INSTRUCTIONS FOR THE TASK – Given these entries, repeat exactly the lines starting with the one that has "(208, 384) = (651, 349): grey" and going on through the one that has "(404, 264) = (469, 267): none -> grey cup", both included, but none of the pictures.

DATA EXTRACT START

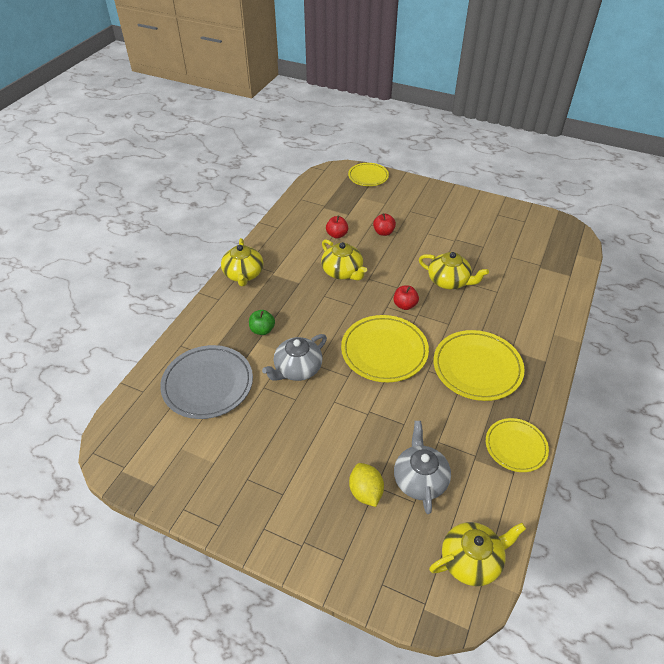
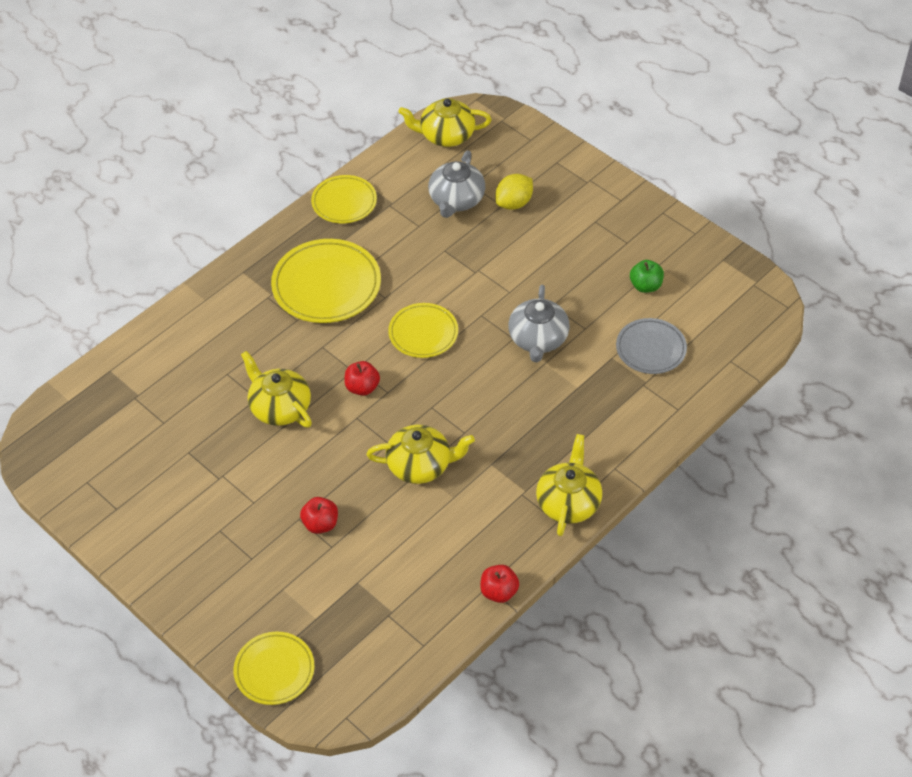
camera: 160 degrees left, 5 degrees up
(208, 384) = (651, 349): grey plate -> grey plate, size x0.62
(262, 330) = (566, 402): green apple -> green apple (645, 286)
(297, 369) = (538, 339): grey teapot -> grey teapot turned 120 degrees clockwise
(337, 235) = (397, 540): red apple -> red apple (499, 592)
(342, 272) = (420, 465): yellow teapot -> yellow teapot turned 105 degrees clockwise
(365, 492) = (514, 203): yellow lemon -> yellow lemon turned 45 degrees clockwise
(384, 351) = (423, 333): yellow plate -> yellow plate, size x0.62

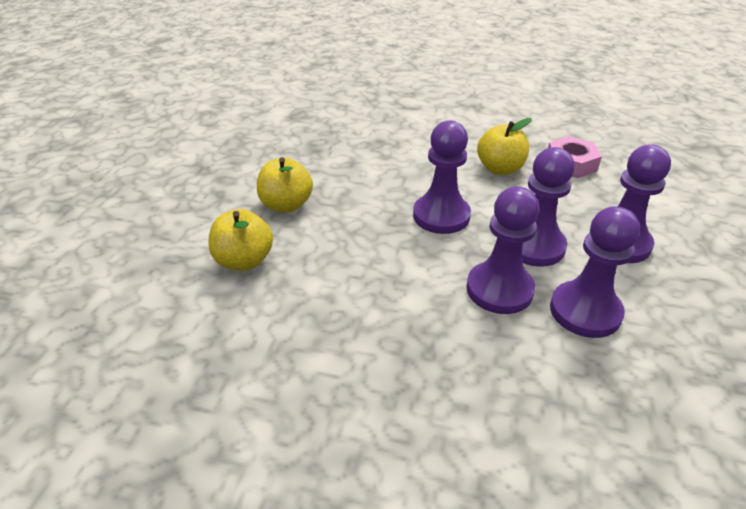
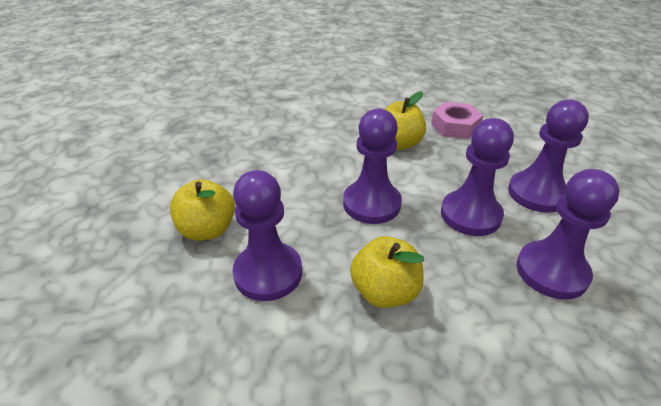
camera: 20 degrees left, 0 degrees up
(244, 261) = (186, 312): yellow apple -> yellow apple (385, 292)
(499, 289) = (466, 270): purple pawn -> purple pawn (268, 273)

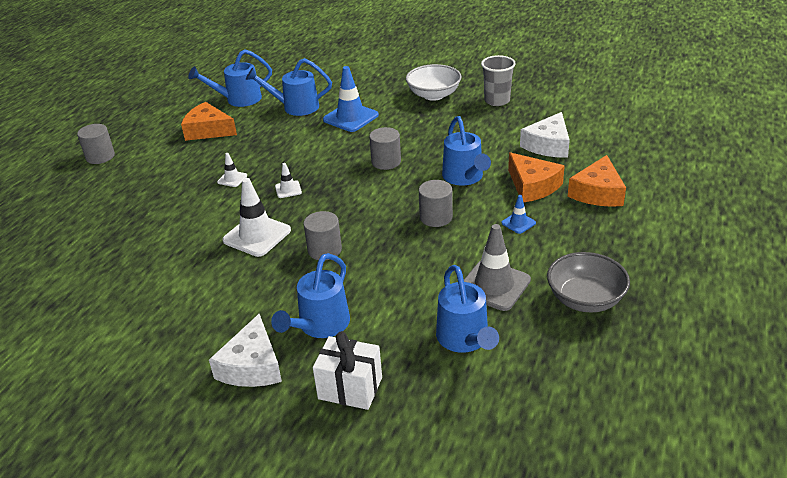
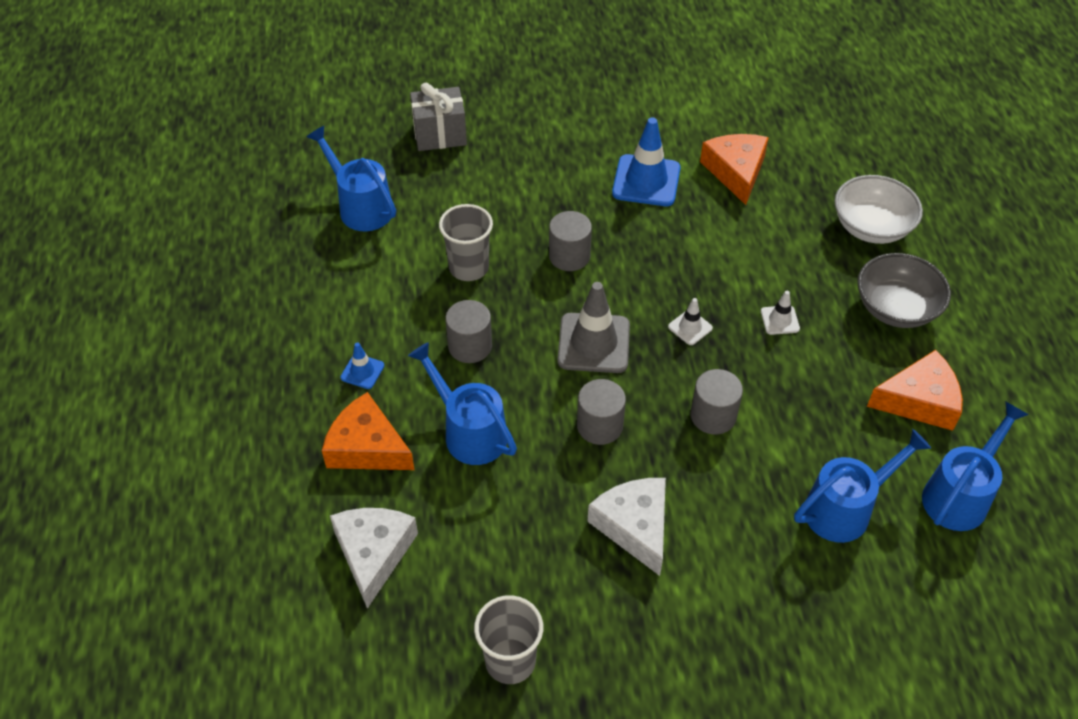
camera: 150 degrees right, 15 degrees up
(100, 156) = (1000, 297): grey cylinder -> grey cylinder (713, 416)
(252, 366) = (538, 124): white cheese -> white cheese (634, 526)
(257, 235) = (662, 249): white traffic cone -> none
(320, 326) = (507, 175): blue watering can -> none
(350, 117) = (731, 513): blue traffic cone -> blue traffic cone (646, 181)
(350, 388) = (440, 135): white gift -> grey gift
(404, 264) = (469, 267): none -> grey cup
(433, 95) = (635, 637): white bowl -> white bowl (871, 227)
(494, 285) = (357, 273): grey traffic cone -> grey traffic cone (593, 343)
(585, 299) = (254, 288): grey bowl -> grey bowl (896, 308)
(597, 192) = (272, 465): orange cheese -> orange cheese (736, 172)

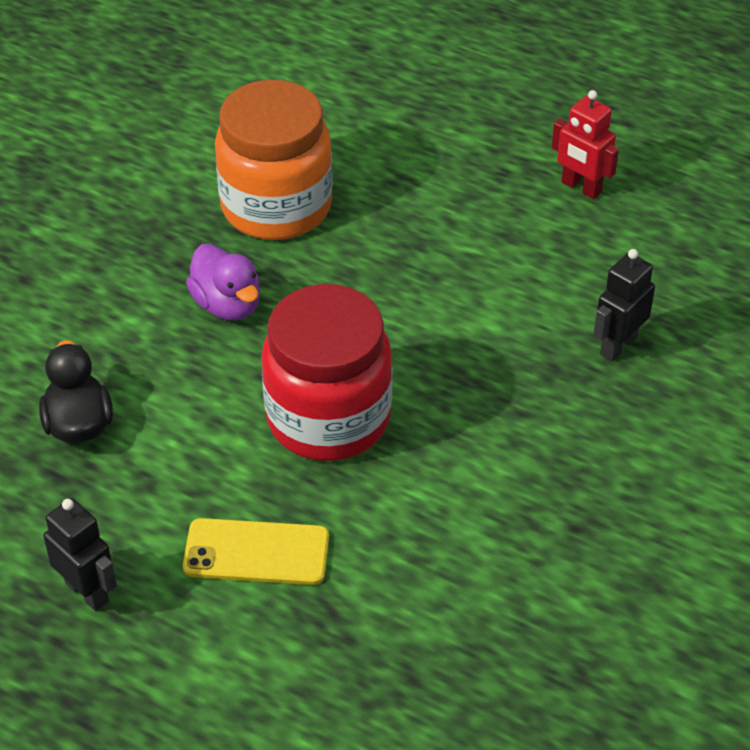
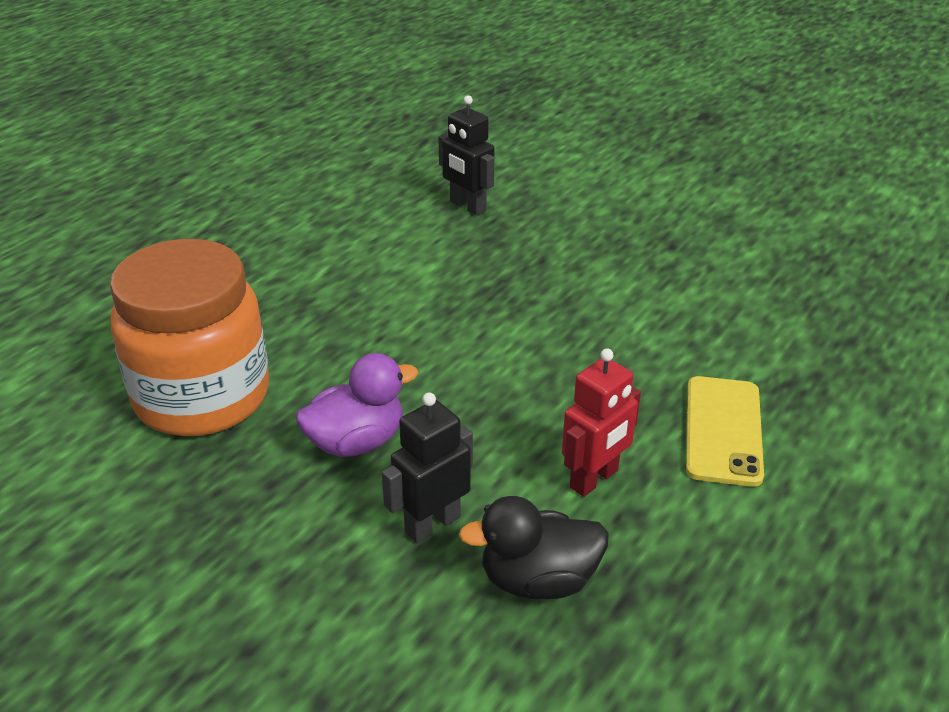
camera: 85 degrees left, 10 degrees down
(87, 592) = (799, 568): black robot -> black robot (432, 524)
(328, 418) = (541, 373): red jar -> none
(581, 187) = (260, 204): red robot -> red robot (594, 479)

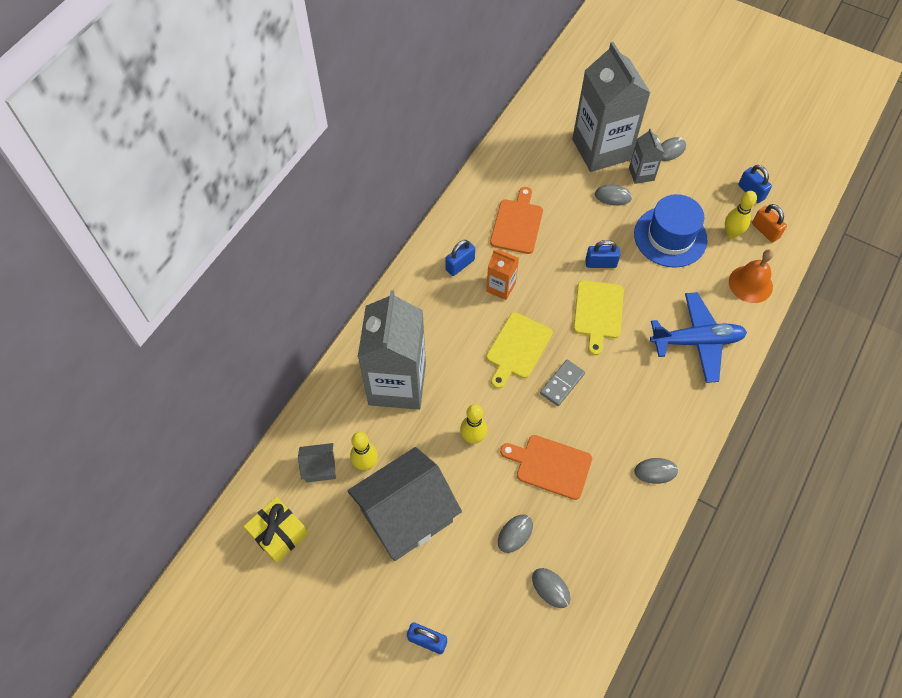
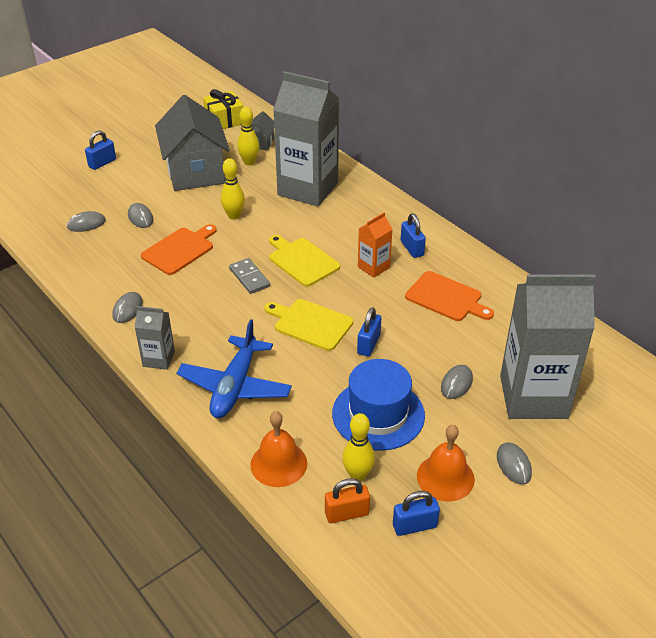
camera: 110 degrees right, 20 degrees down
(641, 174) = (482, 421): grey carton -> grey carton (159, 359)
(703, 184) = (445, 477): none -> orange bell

DATA EXTRACT END

RESPONSE TO THIS EXERCISE –
(208, 384) = (651, 349): grey plate -> grey plate, size x0.62
(262, 330) = (566, 402): green apple -> green apple (645, 286)
(297, 369) = (538, 339): grey teapot -> grey teapot turned 120 degrees clockwise
(337, 235) = (397, 540): red apple -> red apple (499, 592)
(342, 272) = (420, 465): yellow teapot -> yellow teapot turned 105 degrees clockwise
(365, 492) = (514, 203): yellow lemon -> yellow lemon turned 45 degrees clockwise
(384, 351) = (423, 333): yellow plate -> yellow plate, size x0.62

camera: 20 degrees left, 0 degrees up
(244, 261) = (186, 312): yellow apple -> yellow apple (385, 292)
(499, 289) = (466, 270): purple pawn -> purple pawn (268, 273)

camera: 150 degrees right, 15 degrees up
(100, 156) = (1000, 297): grey cylinder -> grey cylinder (713, 416)
(252, 366) = (538, 124): white cheese -> white cheese (634, 526)
(257, 235) = (662, 249): white traffic cone -> none
(320, 326) = (507, 175): blue watering can -> none
(350, 117) = (731, 513): blue traffic cone -> blue traffic cone (646, 181)
(350, 388) = (440, 135): white gift -> grey gift
(404, 264) = (469, 267): none -> grey cup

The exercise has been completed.